→ WHAT YOU ARE ASKED TO DO: The required output is the lines below from the line containing "IC3: NOT (in" to the line containing "SW5: button (GND, IN1) -> button (EN2, VS)", inclusive, retyped exactly. No other lines belong in it.

→ TASK DATA:
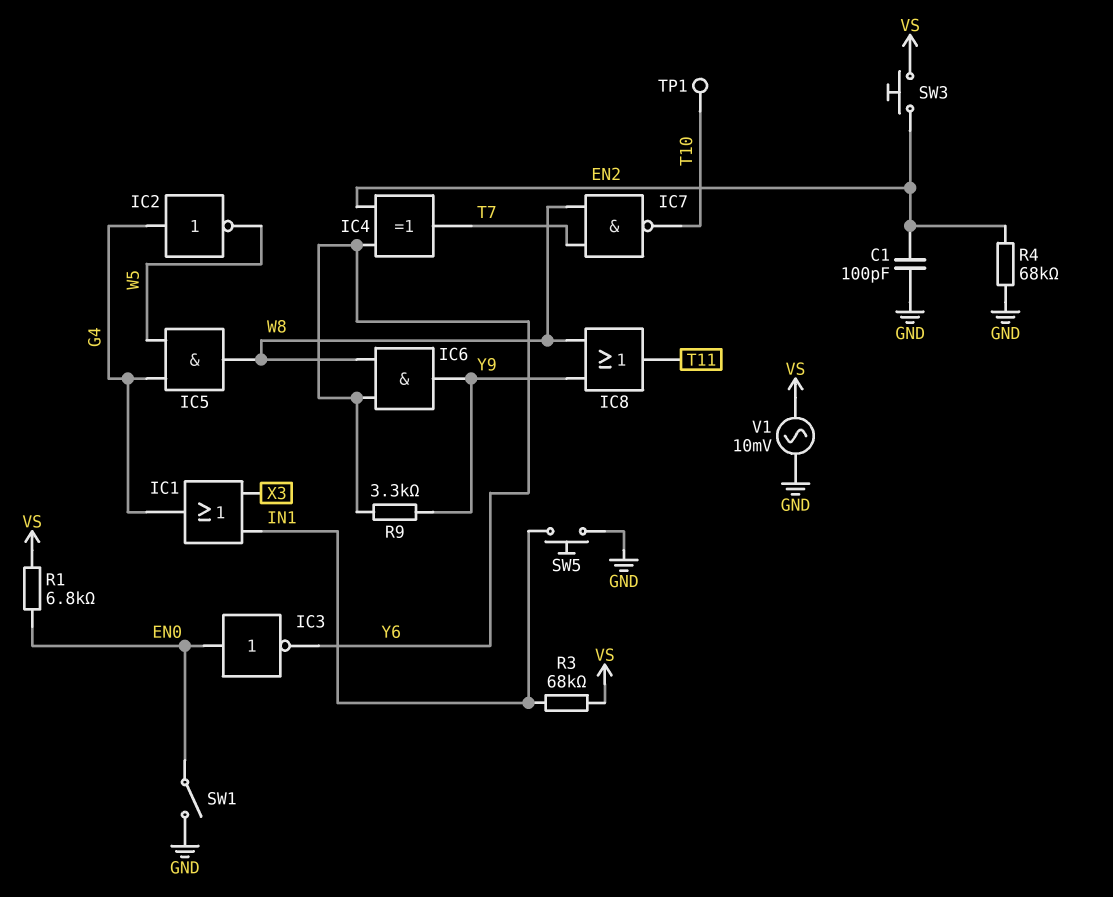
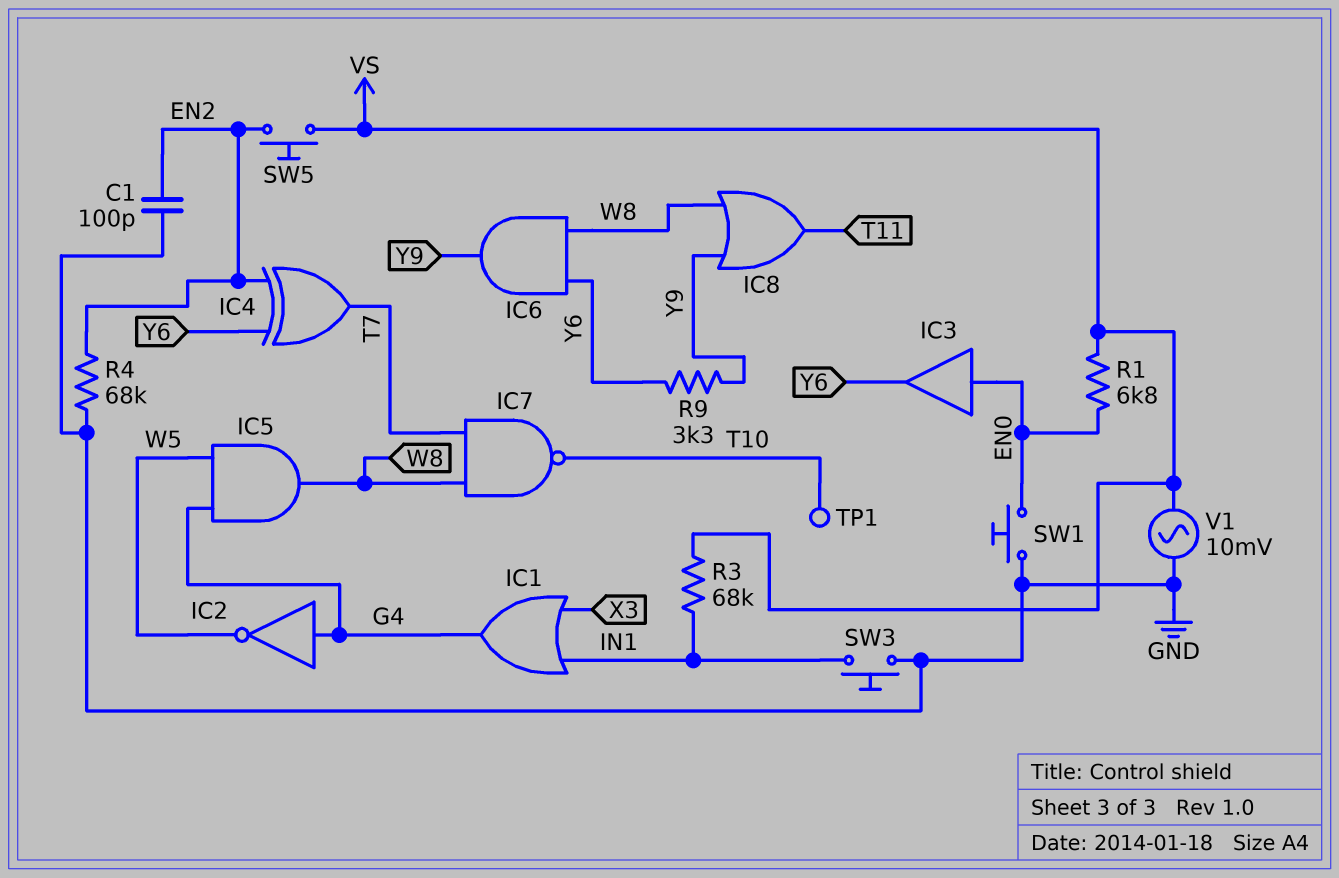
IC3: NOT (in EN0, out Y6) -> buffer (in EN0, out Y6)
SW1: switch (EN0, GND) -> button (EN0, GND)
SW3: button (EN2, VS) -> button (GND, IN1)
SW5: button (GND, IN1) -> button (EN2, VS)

---

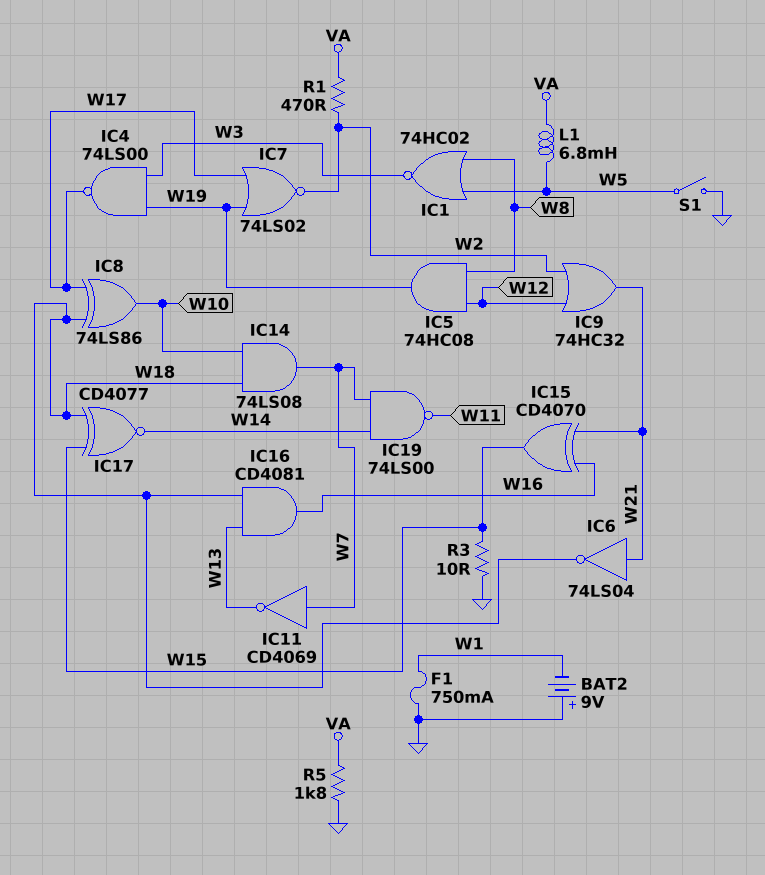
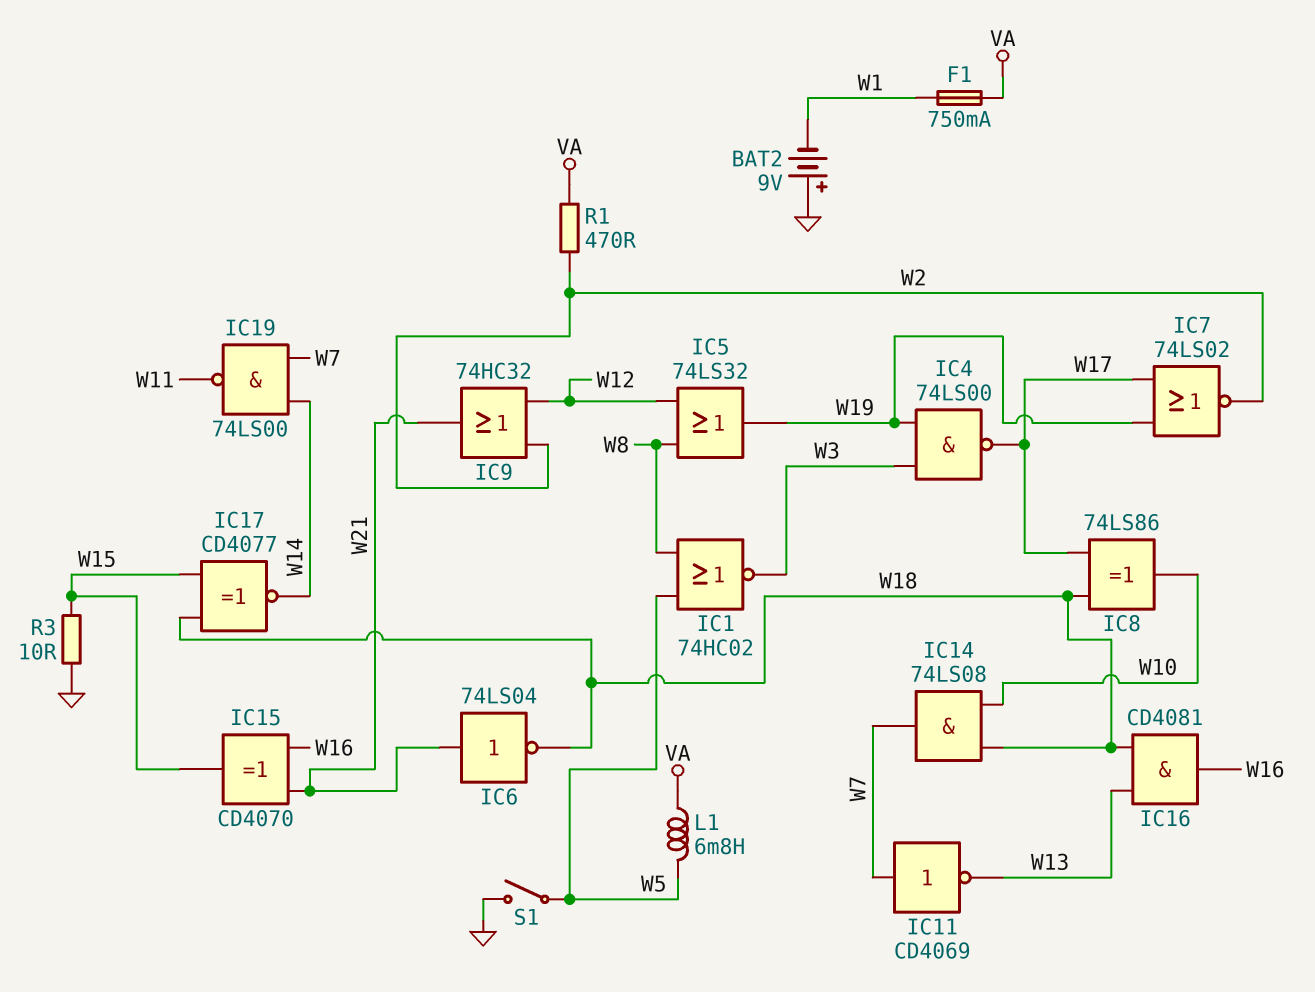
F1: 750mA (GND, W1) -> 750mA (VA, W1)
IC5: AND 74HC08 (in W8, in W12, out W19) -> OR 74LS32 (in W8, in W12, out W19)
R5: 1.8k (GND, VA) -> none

==

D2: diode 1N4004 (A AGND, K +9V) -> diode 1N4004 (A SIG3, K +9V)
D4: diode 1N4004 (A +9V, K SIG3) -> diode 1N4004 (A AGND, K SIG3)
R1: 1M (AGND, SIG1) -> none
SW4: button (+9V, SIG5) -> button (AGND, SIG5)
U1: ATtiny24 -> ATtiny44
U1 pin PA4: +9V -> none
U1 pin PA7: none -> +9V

→ PROBLEM SOLUTION:
IC3: NOT (in EN0, out Y6) -> buffer (in EN0, out Y6)
SW1: switch (EN0, GND) -> button (EN0, GND)
SW3: button (EN2, VS) -> button (GND, IN1)
SW5: button (GND, IN1) -> button (EN2, VS)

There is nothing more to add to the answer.